___ Records provided ___
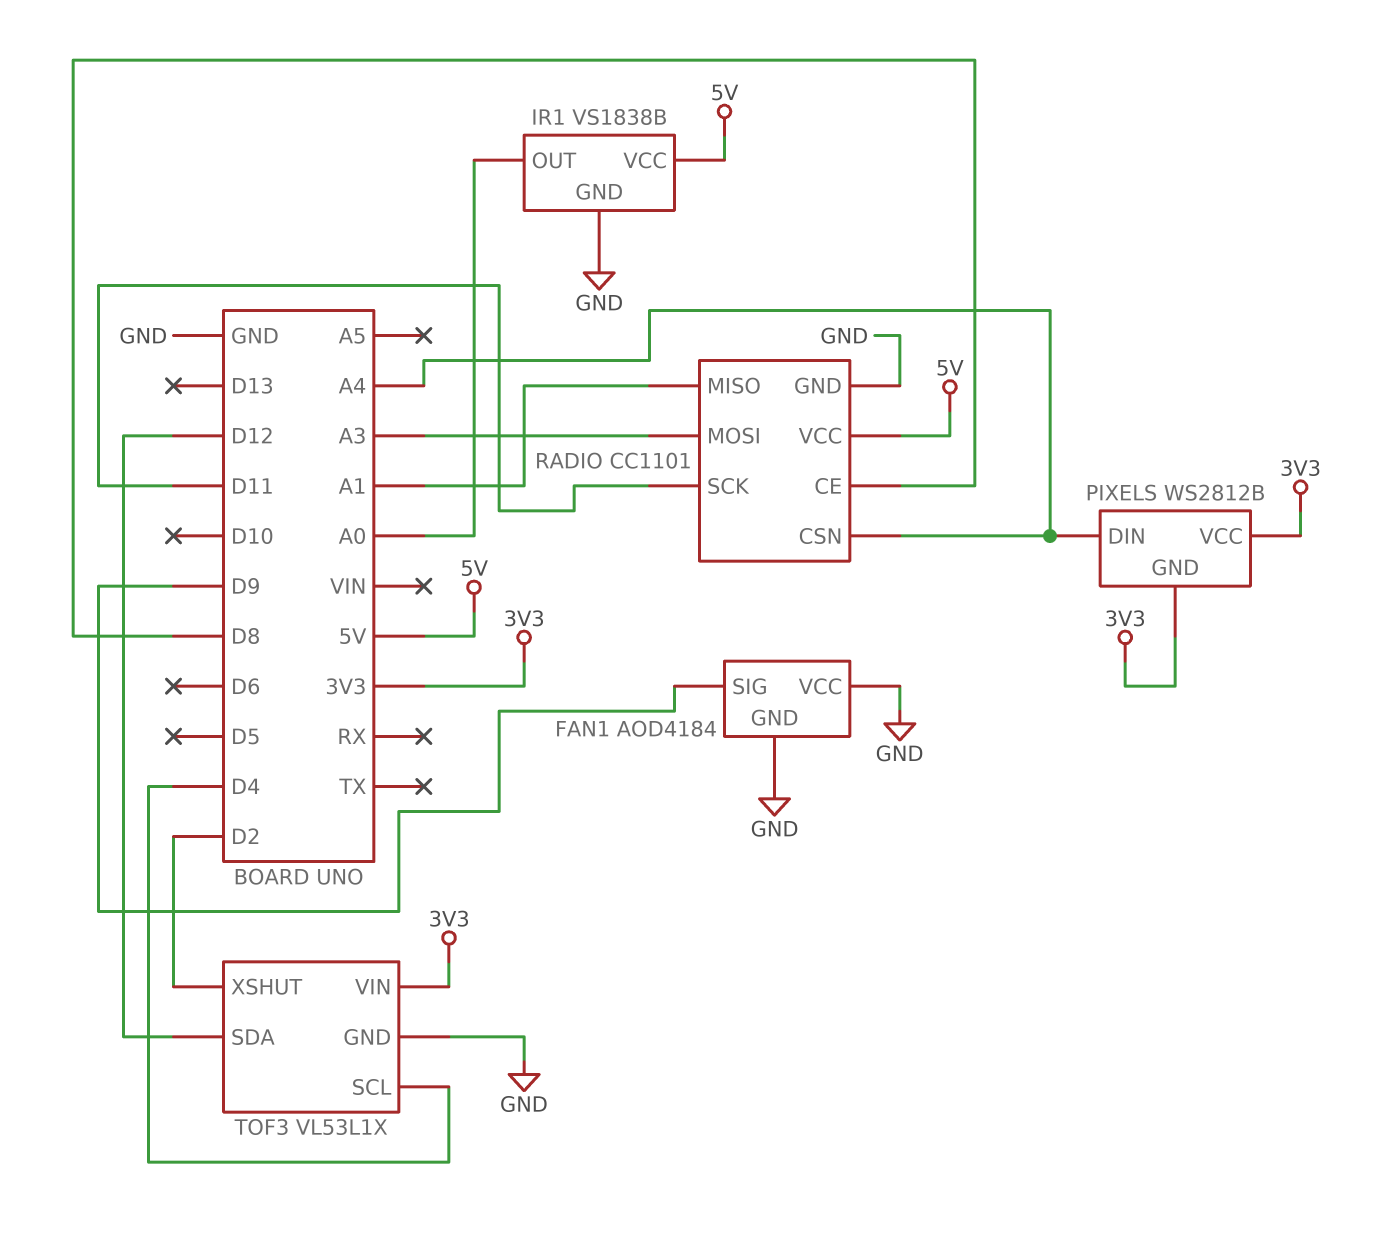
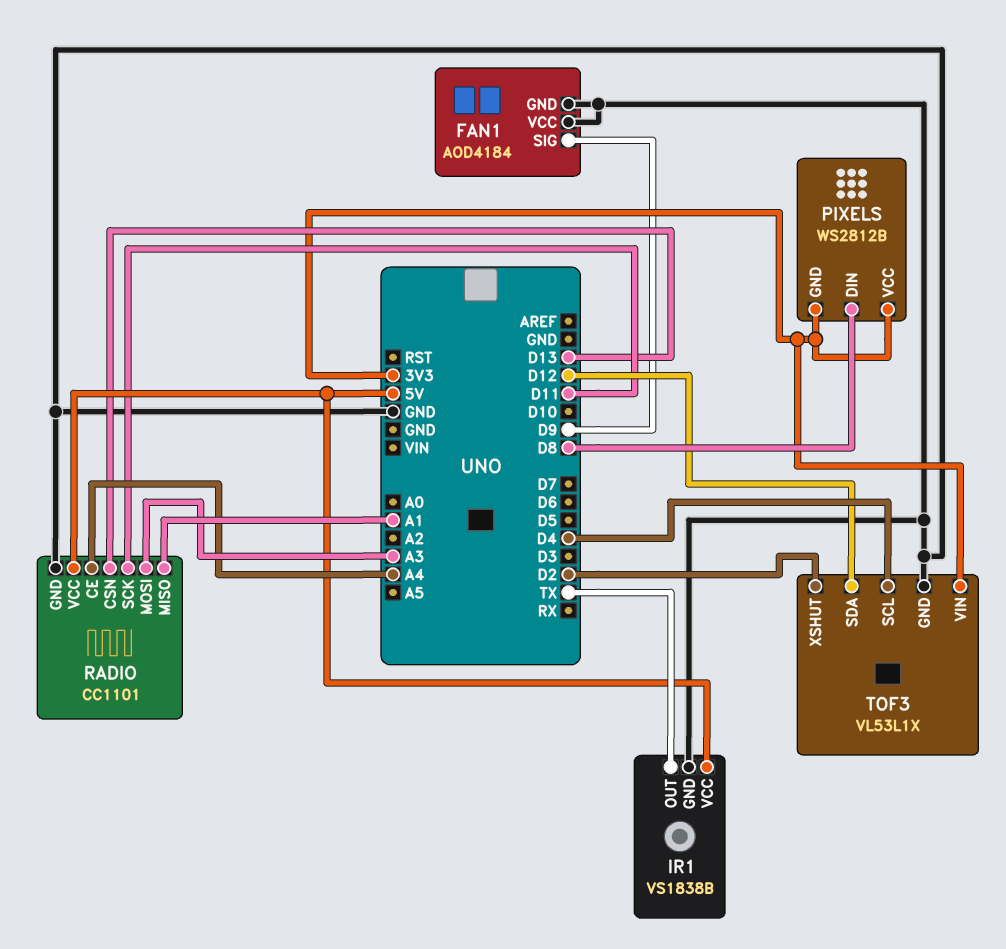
IR1 pin OUT: A0 -> TX
PIXELS pin DIN: A4 -> D8
RADIO pin CE: D8 -> A4
RADIO pin CSN: A4 -> D13

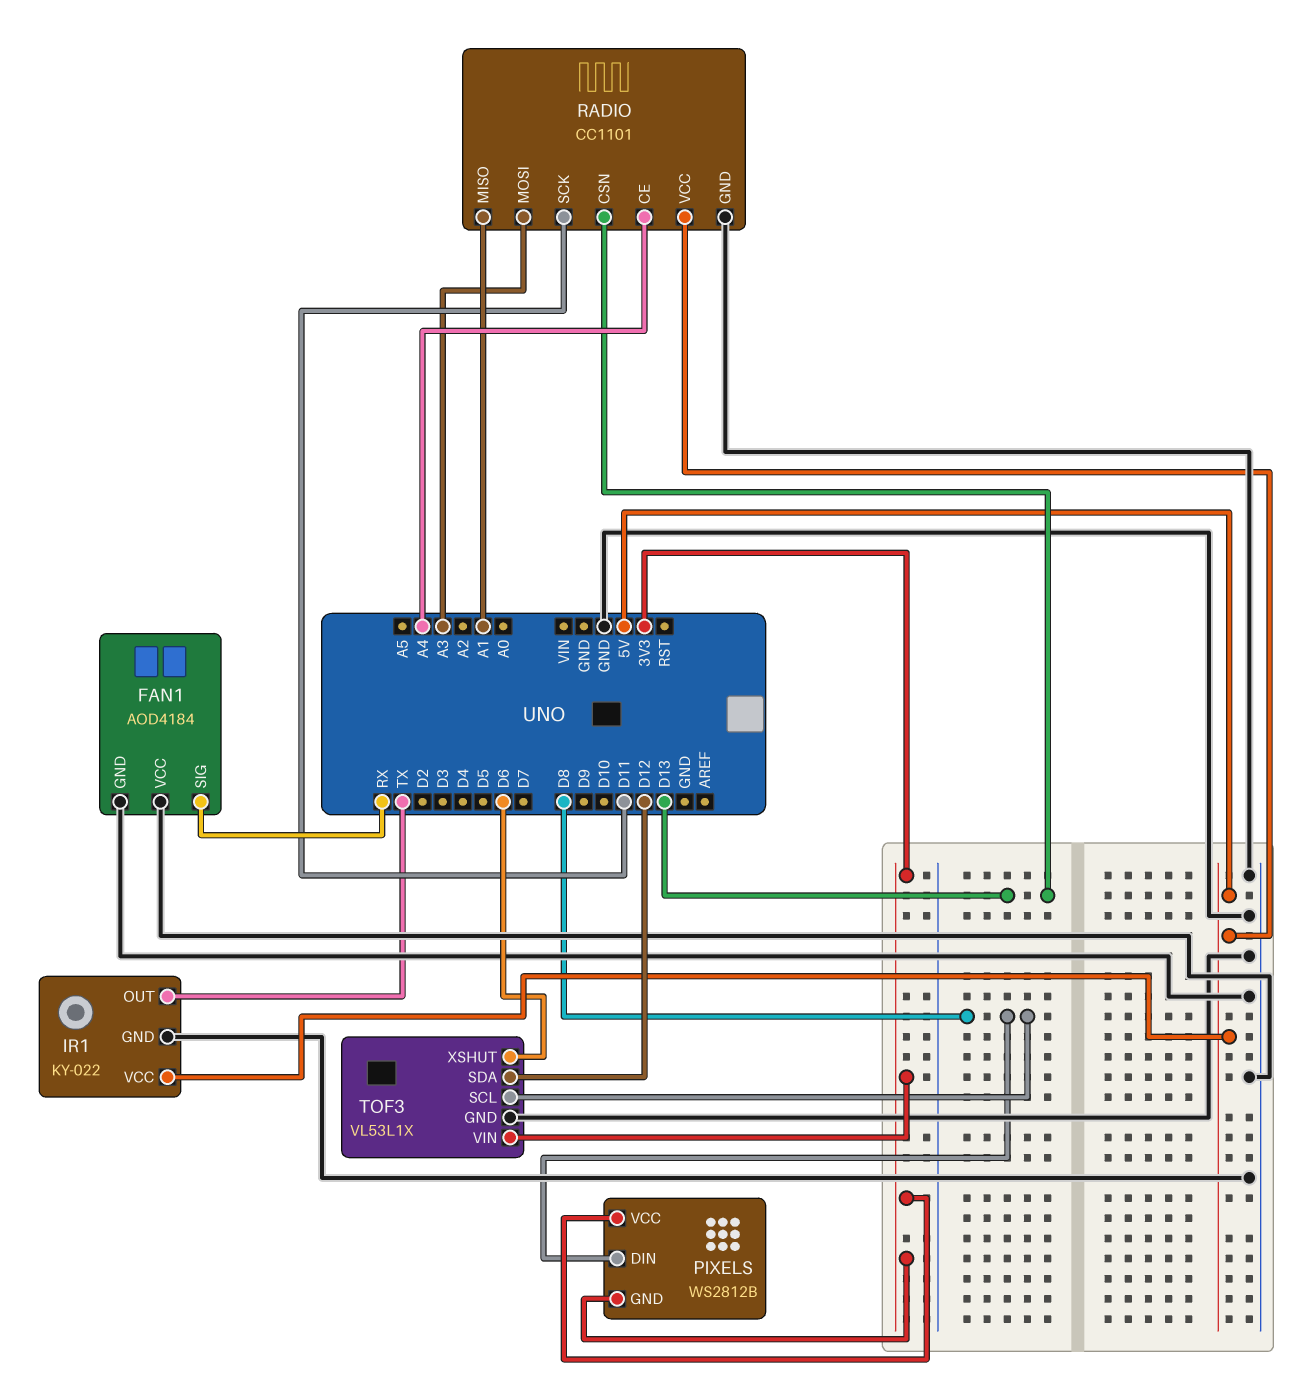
FAN1 pin SIG: D9 -> RX
IR1: VS1838B -> KY-022
TOF3 pin SCL: D4 -> D8
TOF3 pin XSHUT: D2 -> D6

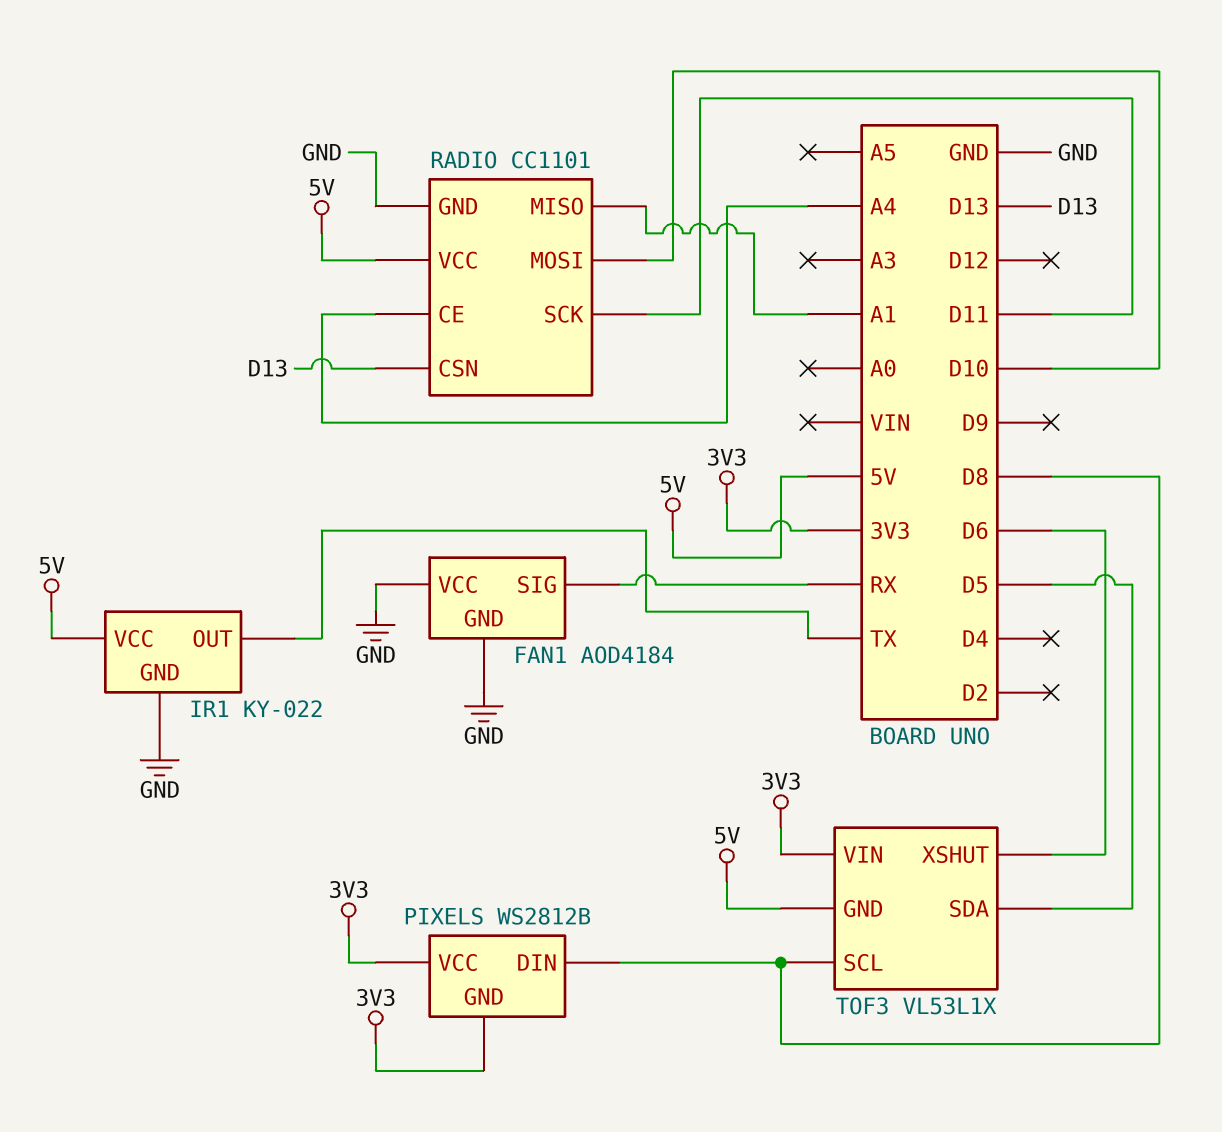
RADIO pin MOSI: A3 -> D10
TOF3 pin GND: GND -> 5V
TOF3 pin SDA: D12 -> D5

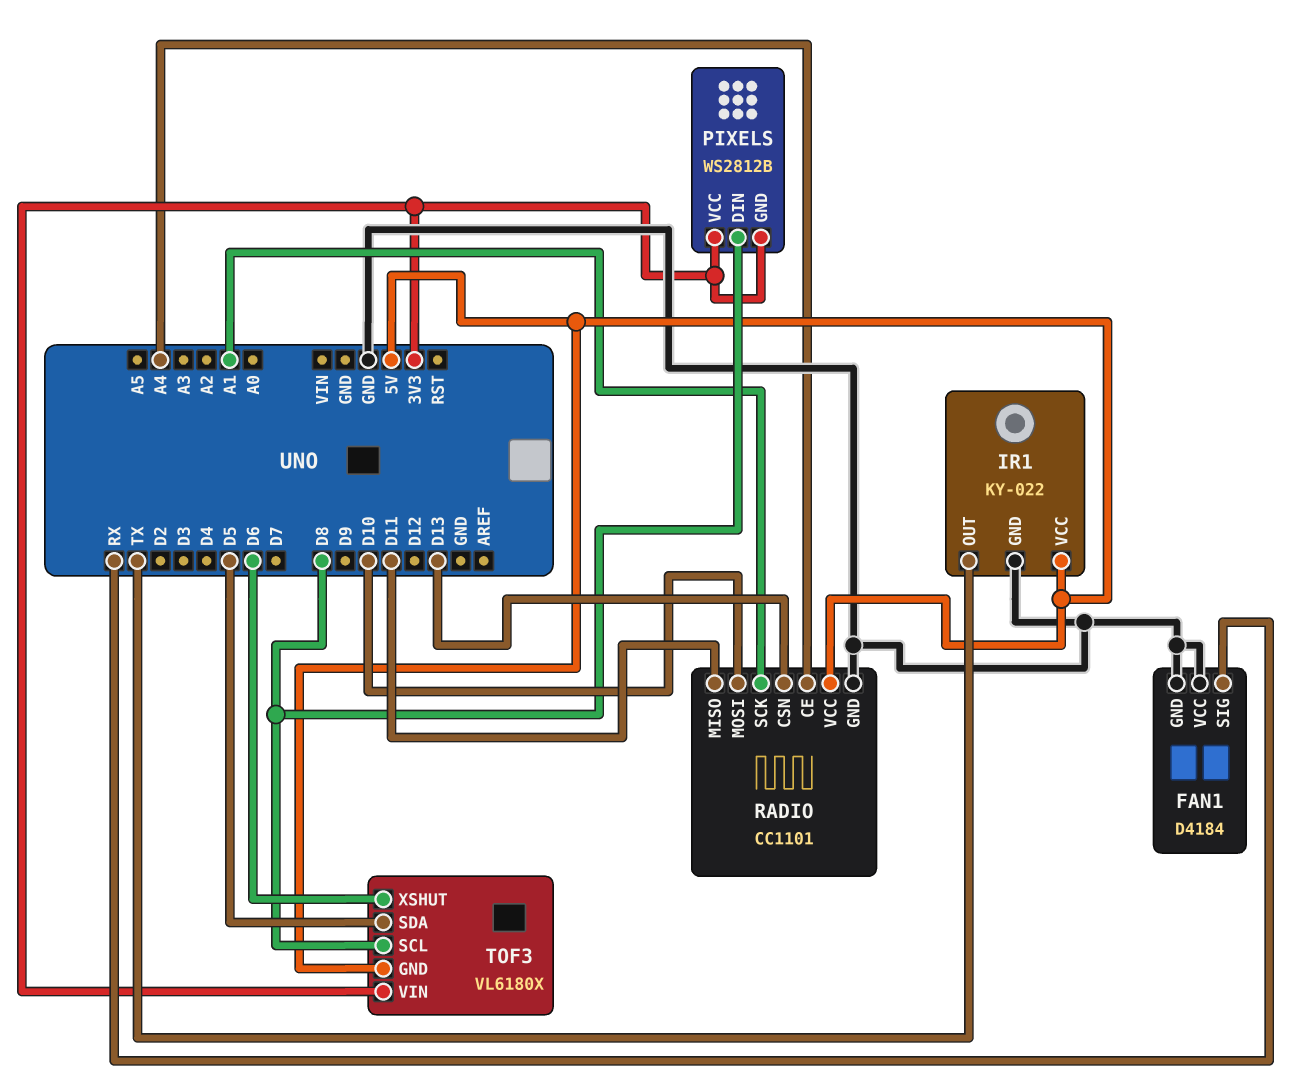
FAN1: AOD4184 -> D4184
RADIO pin MISO: A1 -> D11
RADIO pin SCK: D11 -> A1
TOF3: VL53L1X -> VL6180X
___
Required work – Extract from the material all lines containing the string "RADIO".

Solution to the exercise –
RADIO pin CE: D8 -> A4
RADIO pin CSN: A4 -> D13
RADIO pin MOSI: A3 -> D10
RADIO pin MISO: A1 -> D11
RADIO pin SCK: D11 -> A1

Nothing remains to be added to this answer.